BEGIN

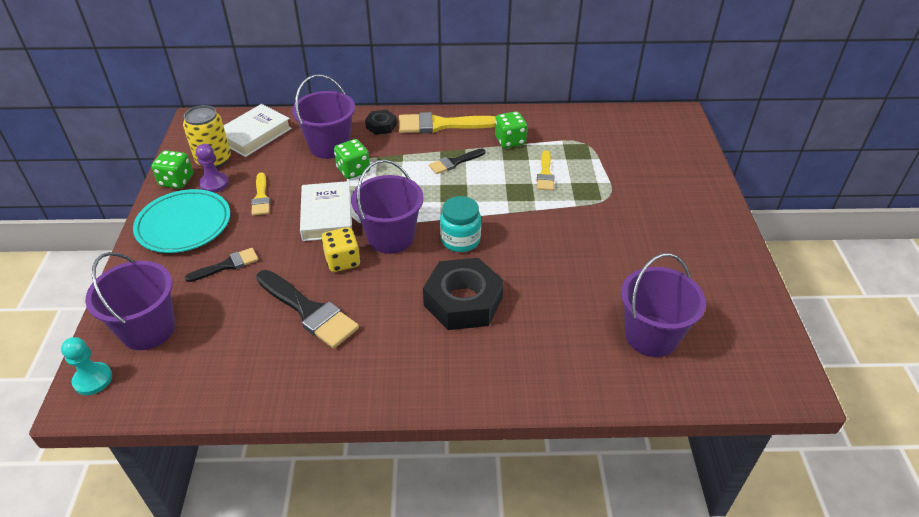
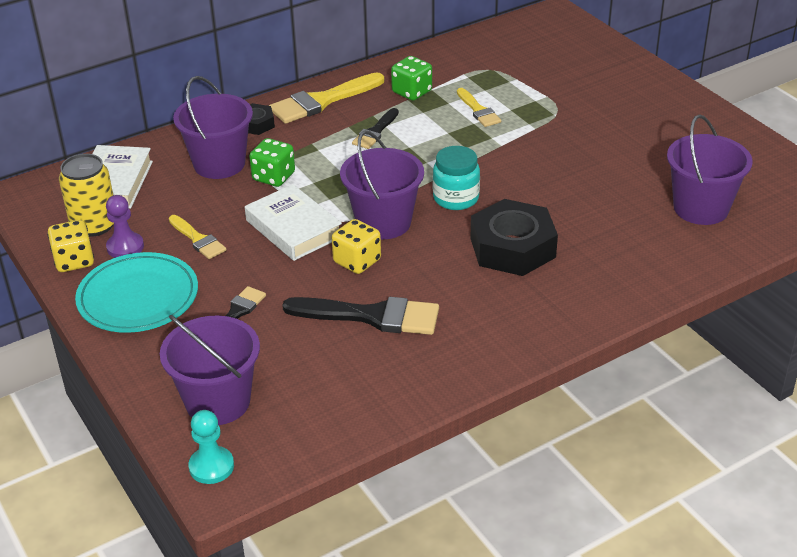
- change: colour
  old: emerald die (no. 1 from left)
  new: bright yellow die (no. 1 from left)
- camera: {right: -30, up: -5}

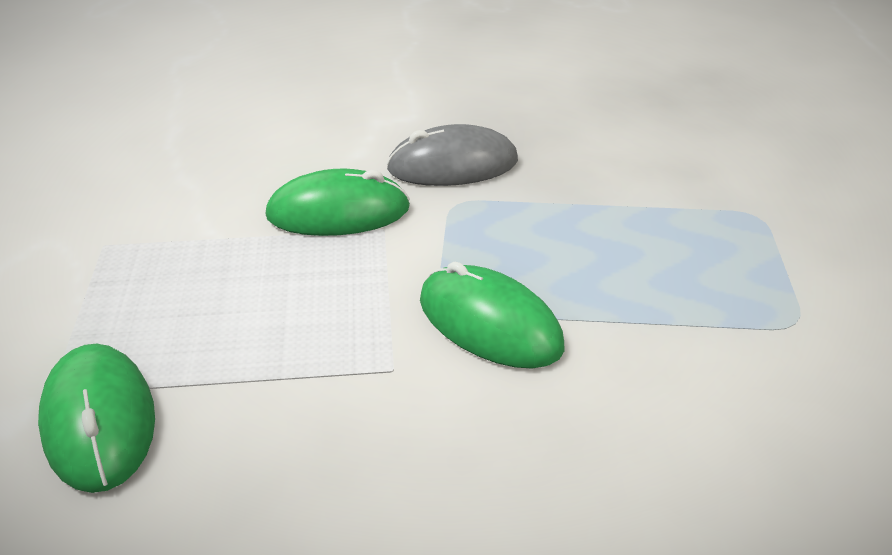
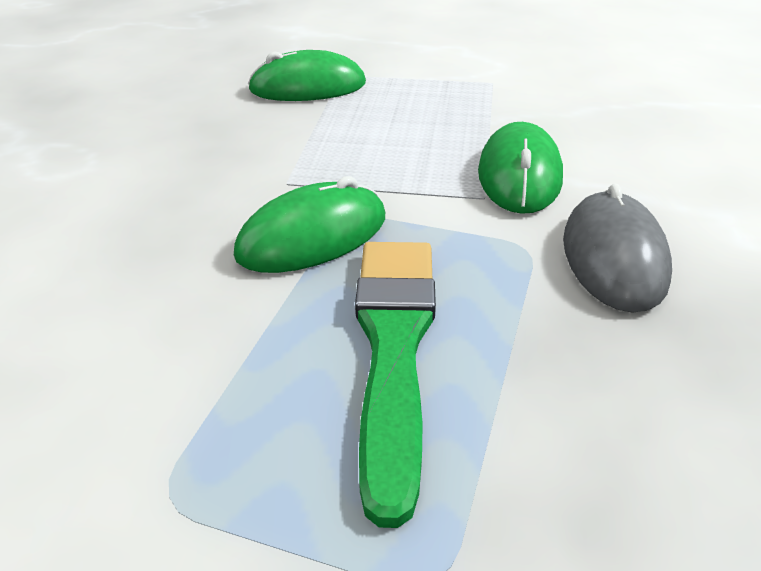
- change: appeared
  new: emerald paint brush
- camera: {right: 105, up: 0}

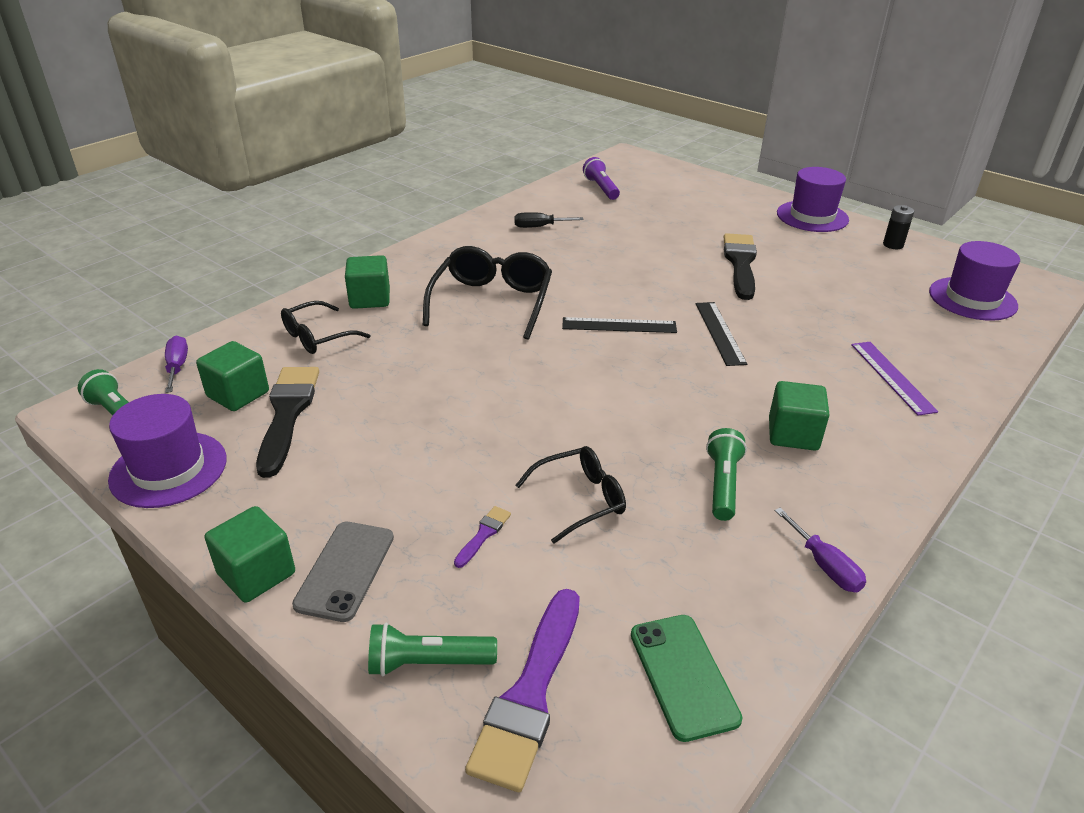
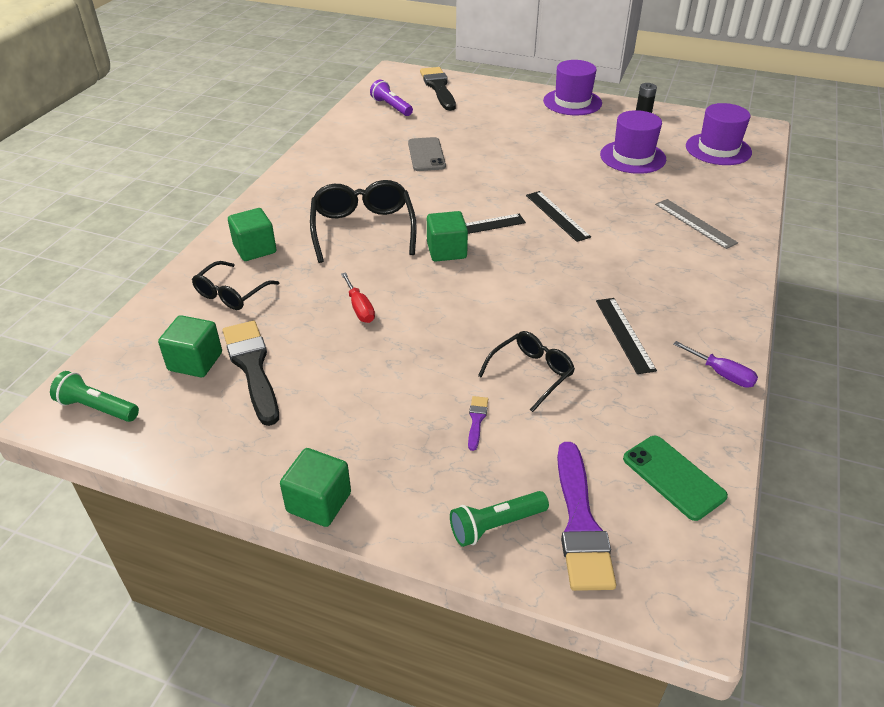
- change: appeared
  new: scarlet flat screwdriver
- change: relocated
  old: grey phone
- change: relocated
  old: ebony paint brush (no. 2 from left)
- change: relocated
  old: emerald block (no. 4 from left)
- change: exchanged
  old: emerald flashlight (no. 3 from left)
  new: ebony straightedge (no. 3 from left)
- change: relocated
  old: violet hat (no. 1 from left in the first image)
  new: violet hat (no. 2 from left)
- change: colour
  old: violet straightedge
  new: grey straightedge
- change: missing
  old: violet flat screwdriver (no. 1 from left)
- change: missing
  old: ebony flat screwdriver
- camera: {right: -20, up: 5}

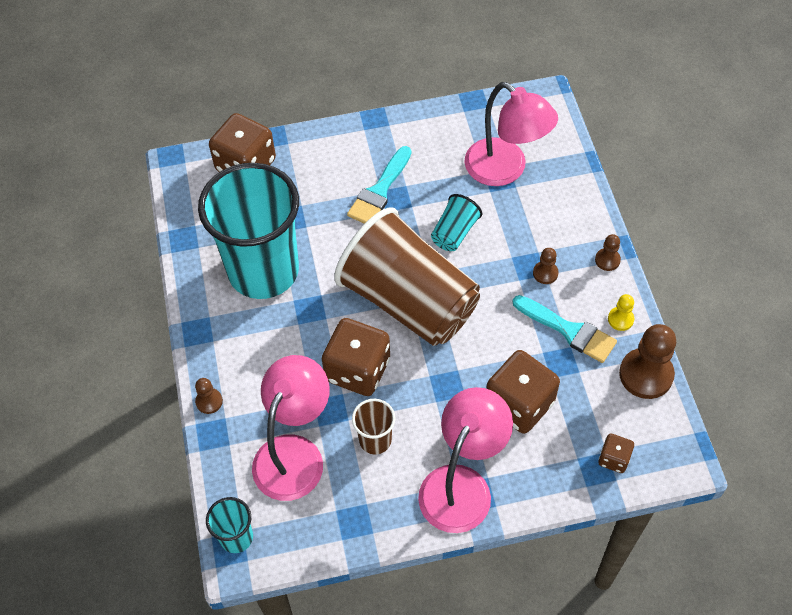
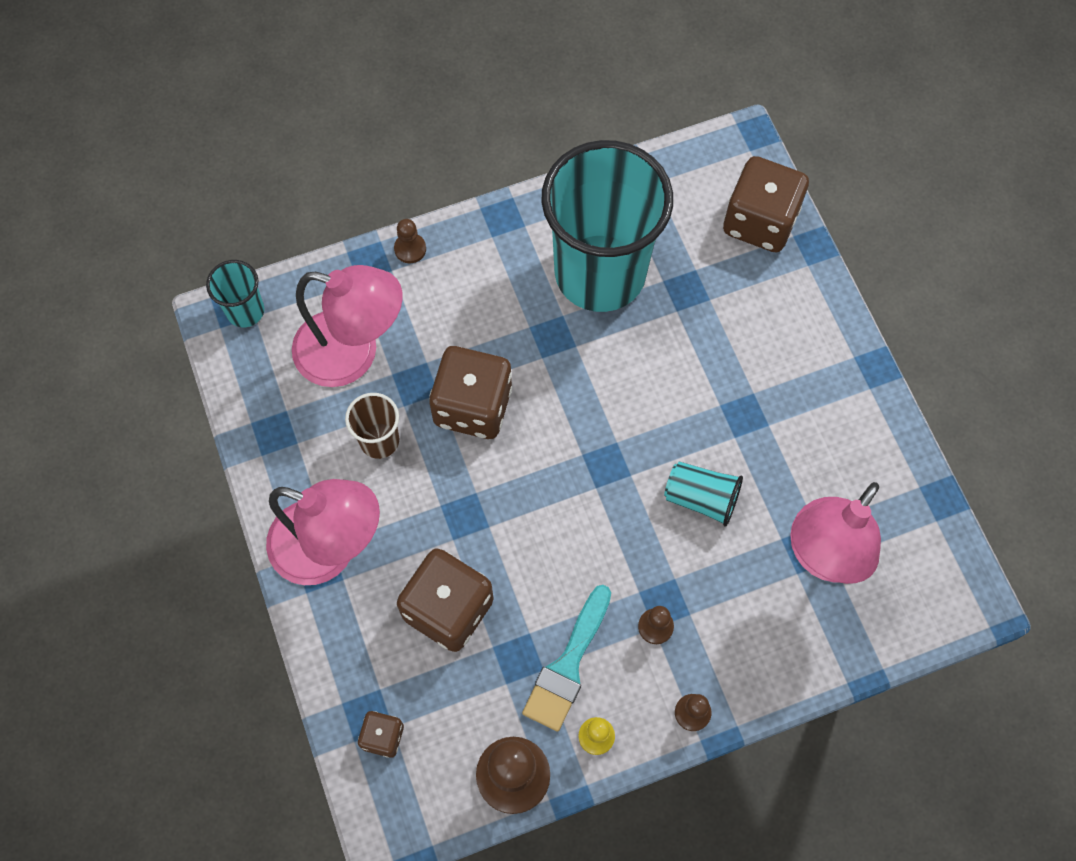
- change: missing
  old: russet cup (no. 2 from left)
- change: missing
  old: turquoise paint brush (no. 1 from left)
- camera: {right: 80, up: 10}

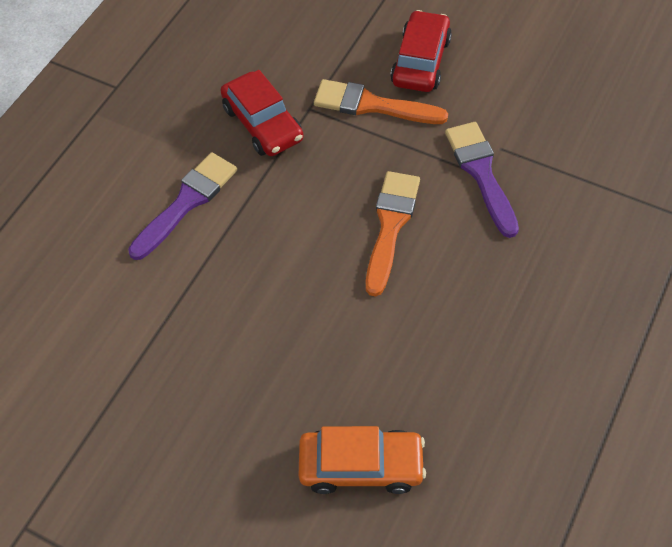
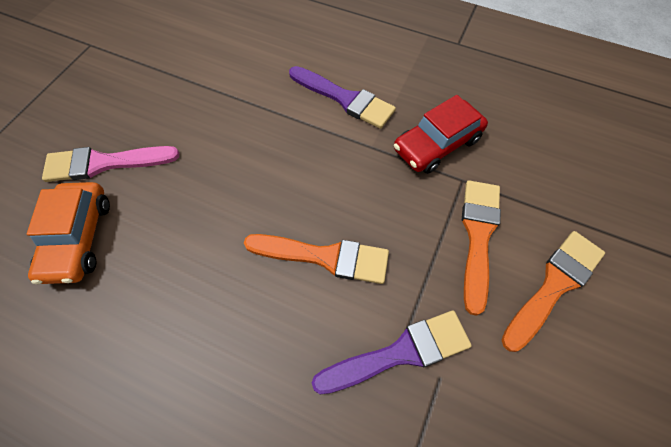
- change: appeared
  new: rosy paint brush
- change: exchanged
  old: scarlet toy car (no. 2 from left)
  new: orange-coloured paint brush (no. 3 from left)
- camera: {right: 85, up: 5}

END

Print each line of the listing exactly and include no pictures.

» **Solution to the exercise**:
- change: colour
  old: emerald die (no. 1 from left)
  new: bright yellow die (no. 1 from left)
- camera: {right: -30, up: -5}

- change: appeared
  new: emerald paint brush
- camera: {right: 105, up: 0}

- change: appeared
  new: scarlet flat screwdriver
- change: relocated
  old: grey phone
- change: relocated
  old: ebony paint brush (no. 2 from left)
- change: relocated
  old: emerald block (no. 4 from left)
- change: exchanged
  old: emerald flashlight (no. 3 from left)
  new: ebony straightedge (no. 3 from left)
- change: relocated
  old: violet hat (no. 1 from left in the first image)
  new: violet hat (no. 2 from left)
- change: colour
  old: violet straightedge
  new: grey straightedge
- change: missing
  old: violet flat screwdriver (no. 1 from left)
- change: missing
  old: ebony flat screwdriver
- camera: {right: -20, up: 5}

- change: missing
  old: russet cup (no. 2 from left)
- change: missing
  old: turquoise paint brush (no. 1 from left)
- camera: {right: 80, up: 10}

- change: appeared
  new: rosy paint brush
- change: exchanged
  old: scarlet toy car (no. 2 from left)
  new: orange-coloured paint brush (no. 3 from left)
- camera: {right: 85, up: 5}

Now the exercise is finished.